### Object transformation records
-.-.-
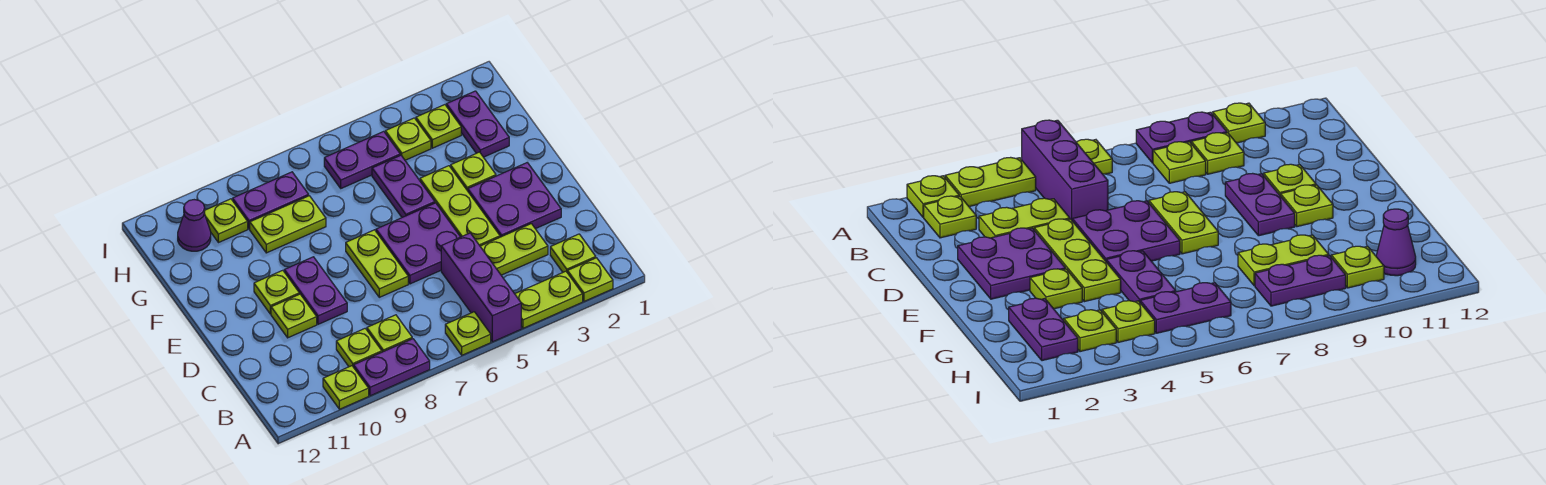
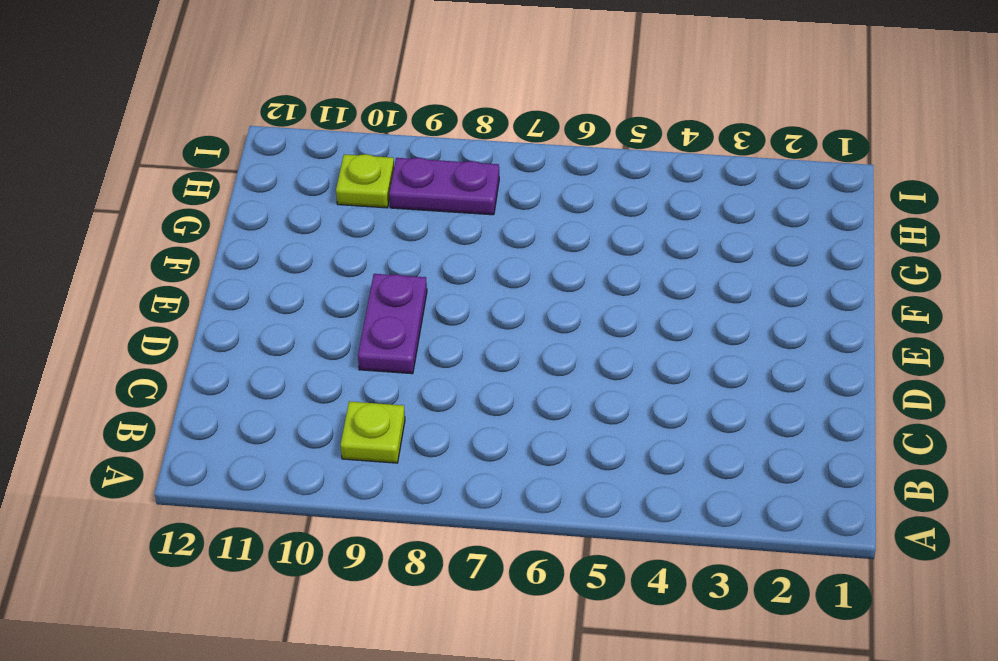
none -> lime plate A2 level 1
none -> lime plate A3:A4 level 1
none -> purple brick A5:C5 level 1

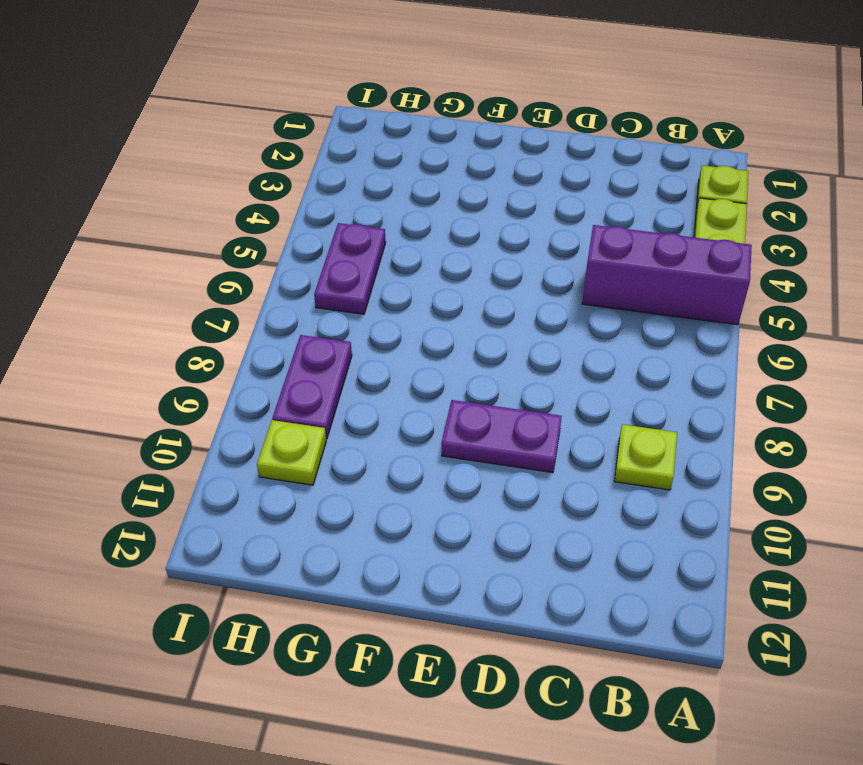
none -> lime plate A6 level 1
none -> purple plate A8:A9 level 1
none -> lime plate A10 level 1

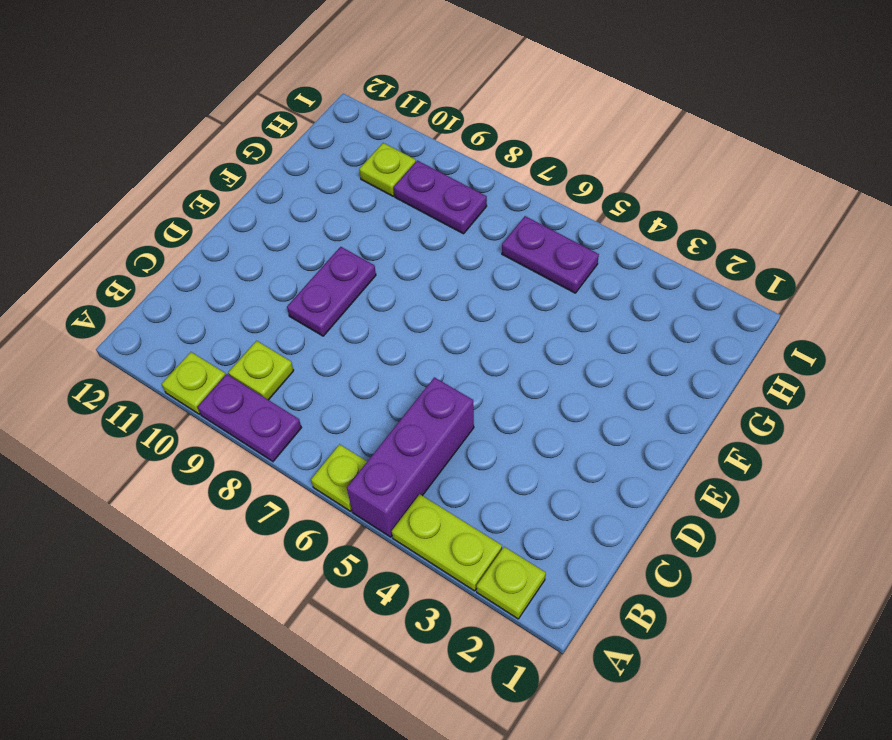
none -> lime plate B2 level 1
none -> lime plate B8 level 1
none -> lime plate C3:C4 level 1

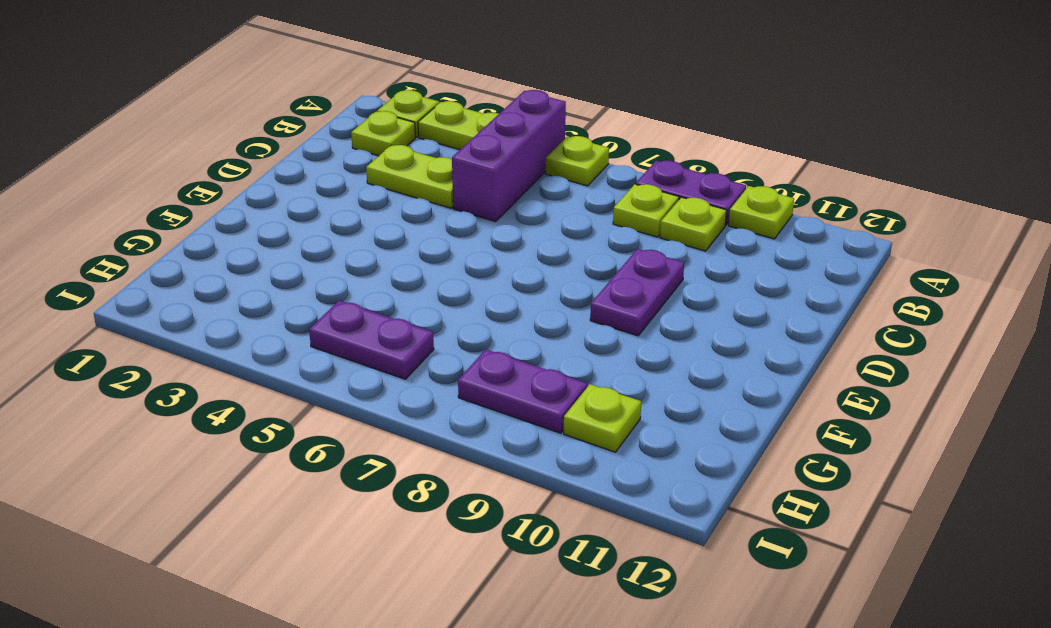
none -> purple plate D2:E3 level 1
none -> lime plate D4:F4 level 1
none -> purple plate D5:E6 level 1

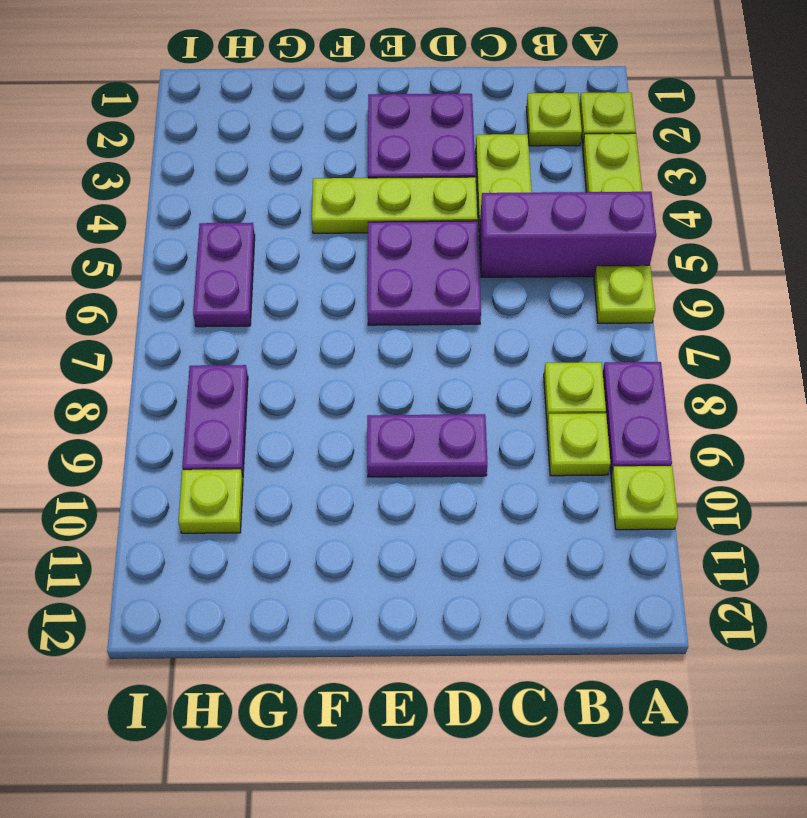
none -> lime plate D7:E7 level 1
none -> lime plate D10 level 1
none -> lime plate E10 level 1

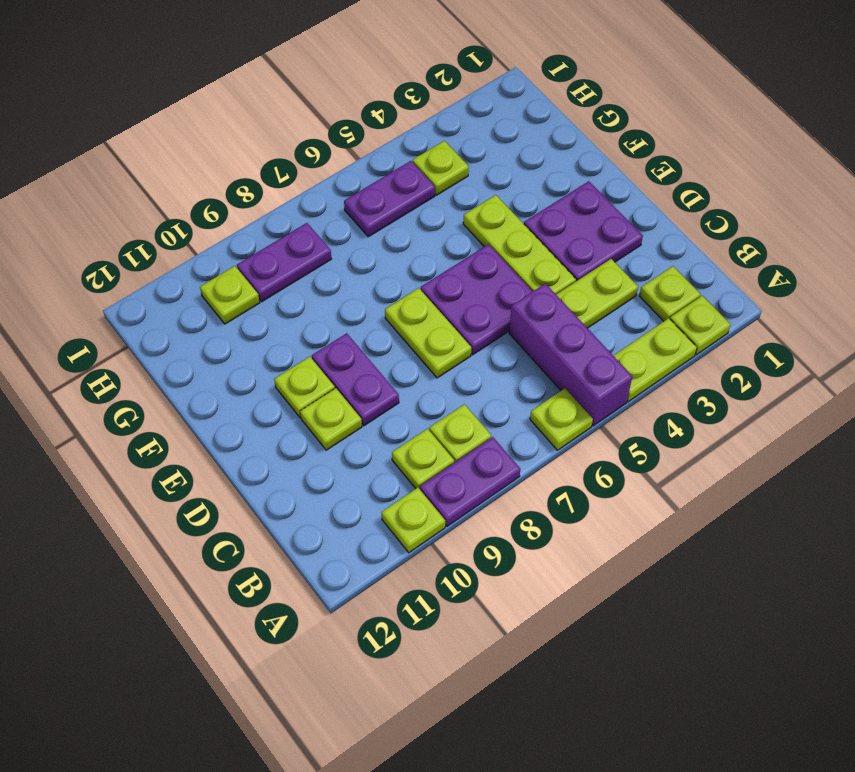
none -> lime plate F3 level 1
none -> purple plate F5:G5 level 1
none -> purple plate G2:H2 level 1

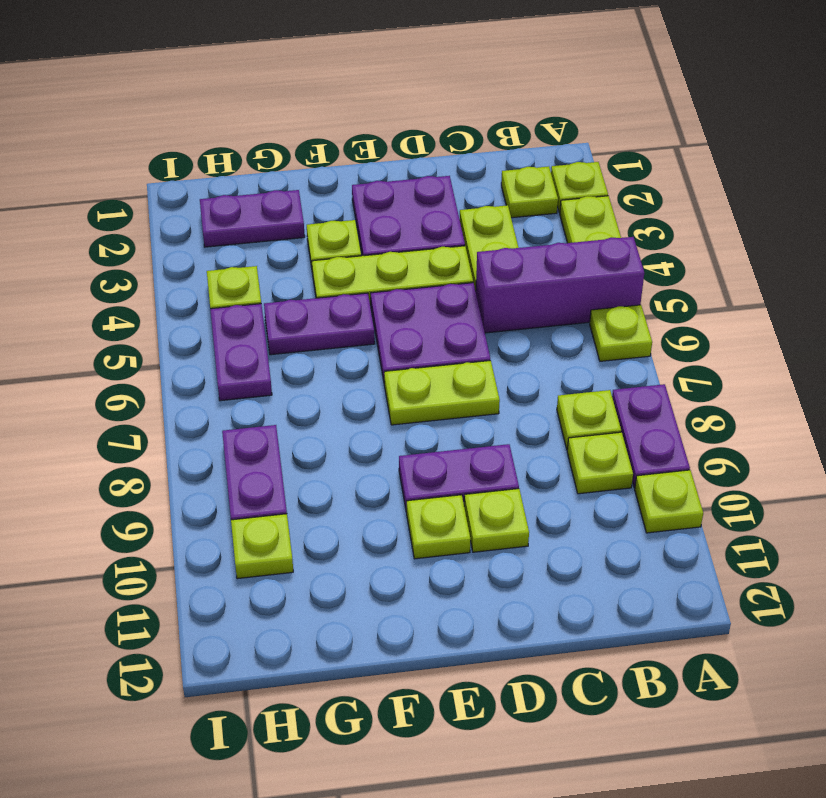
none -> lime plate G8:G9 level 1
none -> lime plate H3 level 1
none -> purple cone H11 level 1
-.-.-
### DIRECTIONS FOR THIS TASK
Skip the images and restate each record above word for word.

### ANSWER BELOW
none -> lime plate A2 level 1
none -> lime plate A3:A4 level 1
none -> purple brick A5:C5 level 1

none -> lime plate A6 level 1
none -> purple plate A8:A9 level 1
none -> lime plate A10 level 1

none -> lime plate B2 level 1
none -> lime plate B8 level 1
none -> lime plate C3:C4 level 1

none -> purple plate D2:E3 level 1
none -> lime plate D4:F4 level 1
none -> purple plate D5:E6 level 1

none -> lime plate D7:E7 level 1
none -> lime plate D10 level 1
none -> lime plate E10 level 1

none -> lime plate F3 level 1
none -> purple plate F5:G5 level 1
none -> purple plate G2:H2 level 1

none -> lime plate G8:G9 level 1
none -> lime plate H3 level 1
none -> purple cone H11 level 1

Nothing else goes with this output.